What needs to be done> Render the records below as a JSON list of strings, one string for each line, with blank lines omitted. Leave the pictures out of the answer.

Entries on spatial positioning>
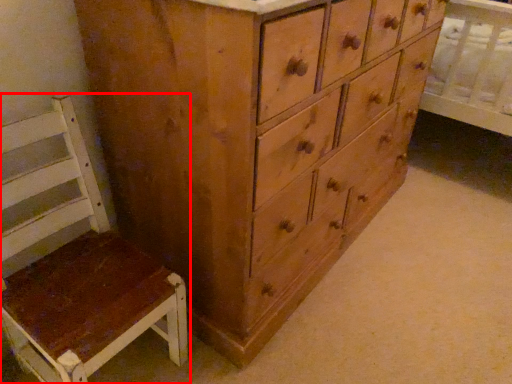
Question: In this image, where is furniture (annotated by the red box) located relative to chest of drawers?

Choices:
 (A) left
 (B) right

Answer: (A)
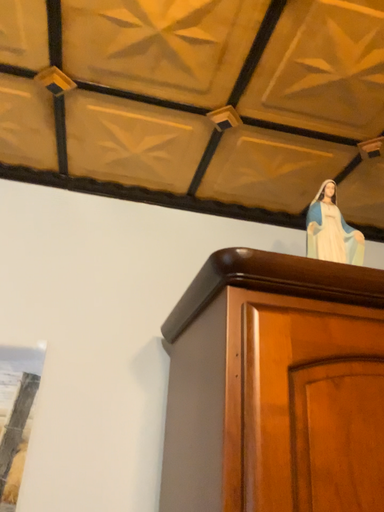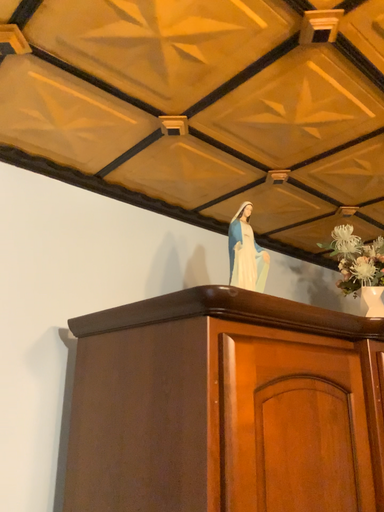
Question: How did the camera likely rotate when shooting the video?

Choices:
 (A) rotated left
 (B) rotated right

Answer: (B)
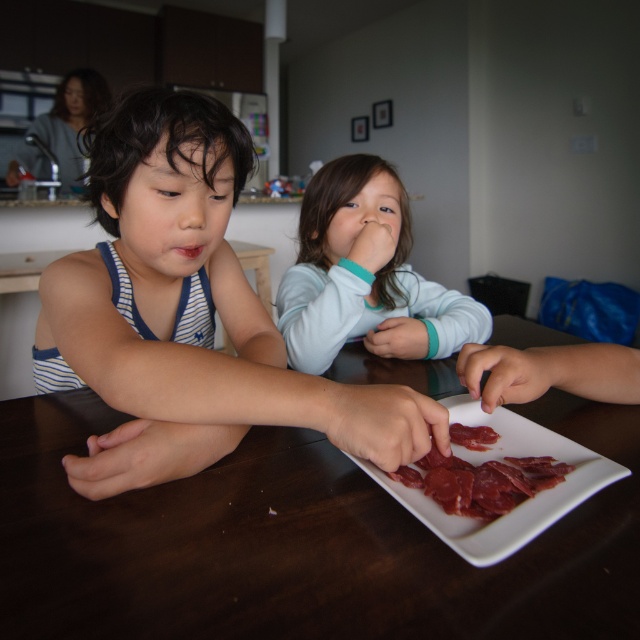
Question: Which of the following is the closest to the observer?

Choices:
 (A) smooth white shirt at center
 (B) white glossy platter at center

Answer: (B)

Question: Is blue striped tank top at left positioned in front of white glossy platter at center?

Choices:
 (A) no
 (B) yes

Answer: (A)

Question: Can you confirm if smooth white shirt at center is smaller than dried meat at center?

Choices:
 (A) no
 (B) yes

Answer: (A)

Question: Estimate the real-world distances between objects in this image. Which object is closer to the dried meat at center?

Choices:
 (A) white glossy platter at center
 (B) blue striped tank top at left

Answer: (A)

Question: Observing the image, what is the correct spatial positioning of brown wooden table at center in reference to smooth white shirt at center?

Choices:
 (A) right
 (B) left

Answer: (B)

Question: Which is farther from the brown wooden table at center?

Choices:
 (A) white glossy platter at center
 (B) smooth white shirt at center

Answer: (B)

The solution>
[
  "Question: In this image, where is furniture (annotated by the red box) located relative to chest of drawers?",
  "Choices:",
  " (A) left",
  " (B) right",
  "Answer: (A)",
  "Question: How did the camera likely rotate when shooting the video?",
  "Choices:",
  " (A) rotated left",
  " (B) rotated right",
  "Answer: (B)",
  "Question: Which of the following is the closest to the observer?",
  "Choices:",
  " (A) smooth white shirt at center",
  " (B) white glossy platter at center",
  "Answer: (B)",
  "Question: Is blue striped tank top at left positioned in front of white glossy platter at center?",
  "Choices:",
  " (A) no",
  " (B) yes",
  "Answer: (A)",
  "Question: Can you confirm if smooth white shirt at center is smaller than dried meat at center?",
  "Choices:",
  " (A) no",
  " (B) yes",
  "Answer: (A)",
  "Question: Estimate the real-world distances between objects in this image. Which object is closer to the dried meat at center?",
  "Choices:",
  " (A) white glossy platter at center",
  " (B) blue striped tank top at left",
  "Answer: (A)",
  "Question: Observing the image, what is the correct spatial positioning of brown wooden table at center in reference to smooth white shirt at center?",
  "Choices:",
  " (A) right",
  " (B) left",
  "Answer: (B)",
  "Question: Which is farther from the brown wooden table at center?",
  "Choices:",
  " (A) white glossy platter at center",
  " (B) smooth white shirt at center",
  "Answer: (B)"
]